Recorded data –
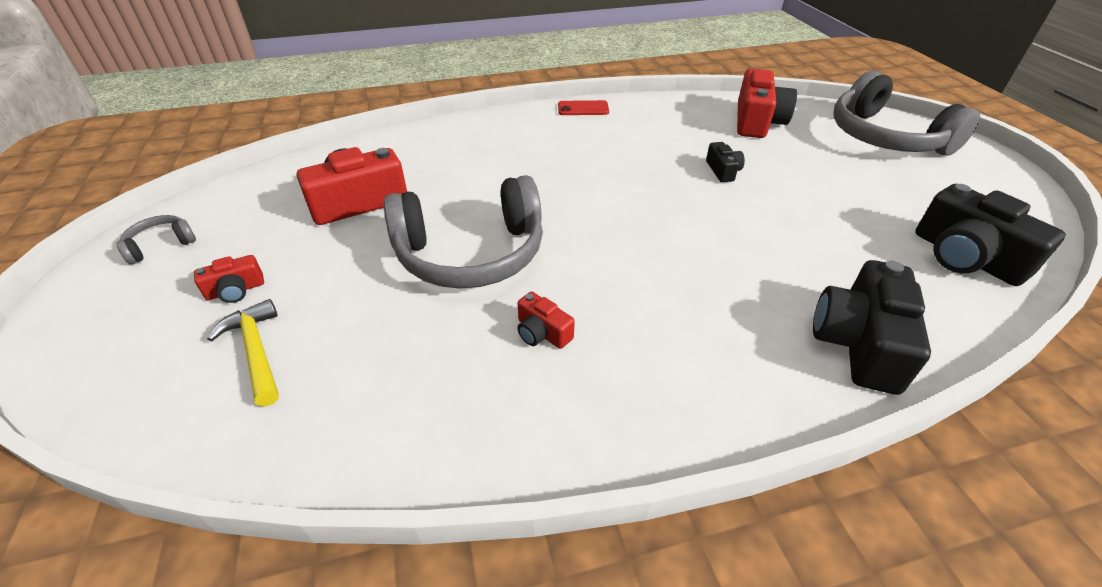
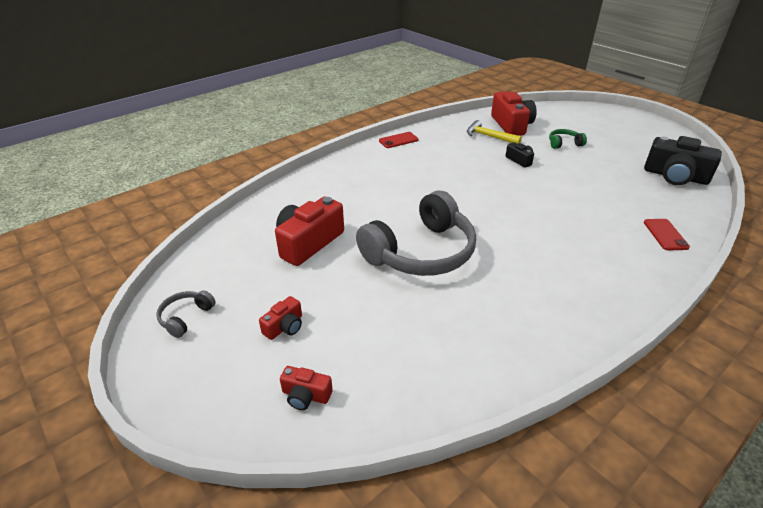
camera: 25 degrees left, 5 degrees down
yellow hammer [207,299,279,406] -> yellow hammer moved to [467,120,522,144]
red camera [517,292,575,349] -> red camera moved to [280,366,333,410]
black camera [813,260,931,395] -> red phone [644,219,690,250]
grey headphones [834,71,980,156] -> none
none -> green headphones [549,129,587,149]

Your objective –
Give back the material exactly as written, from its first line to the line that contains "black camera [813,260,931,395]", and leave out the pictures.

Task solution –
camera: 25 degrees left, 5 degrees down
yellow hammer [207,299,279,406] -> yellow hammer moved to [467,120,522,144]
red camera [517,292,575,349] -> red camera moved to [280,366,333,410]
black camera [813,260,931,395] -> red phone [644,219,690,250]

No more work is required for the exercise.